[Source material — start]

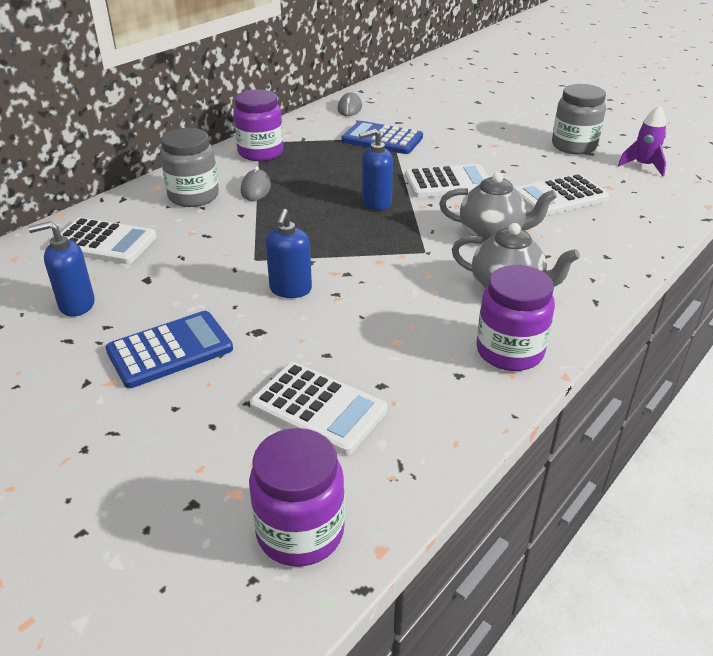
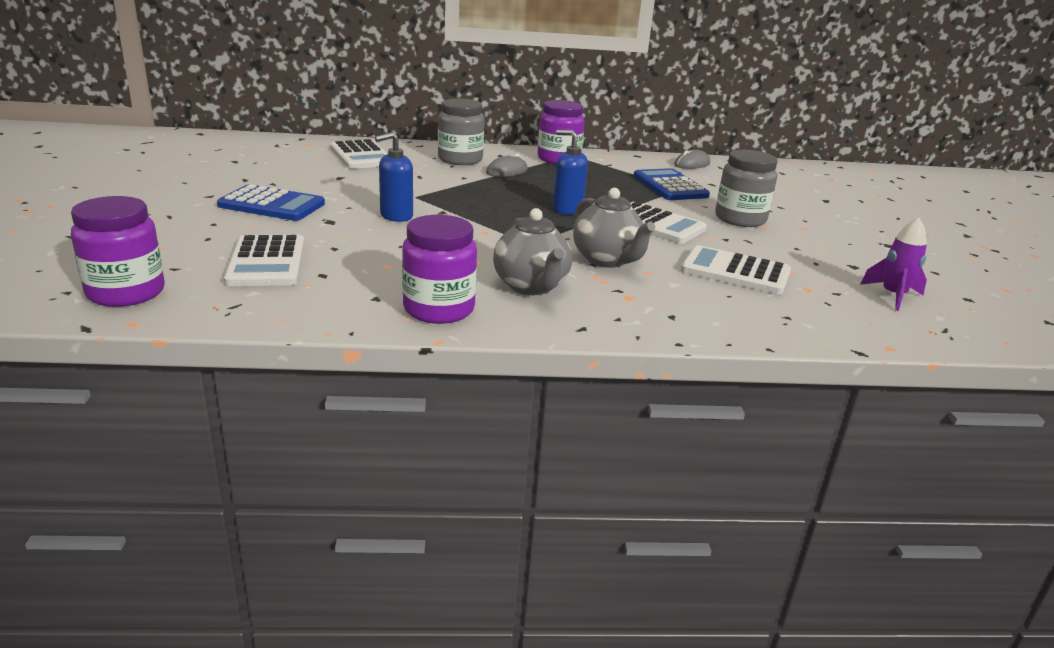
camera: 45 degrees right, 10 degrees down
blue soap dispenser [28,221,95,317] -> none
grey jar [552,84,606,155] -> grey jar moved to [715,150,777,227]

[Source material — finish]

_Required work_
All of the material above must be given again verbatim, except for the pictures.

_Result of the task_
camera: 45 degrees right, 10 degrees down
blue soap dispenser [28,221,95,317] -> none
grey jar [552,84,606,155] -> grey jar moved to [715,150,777,227]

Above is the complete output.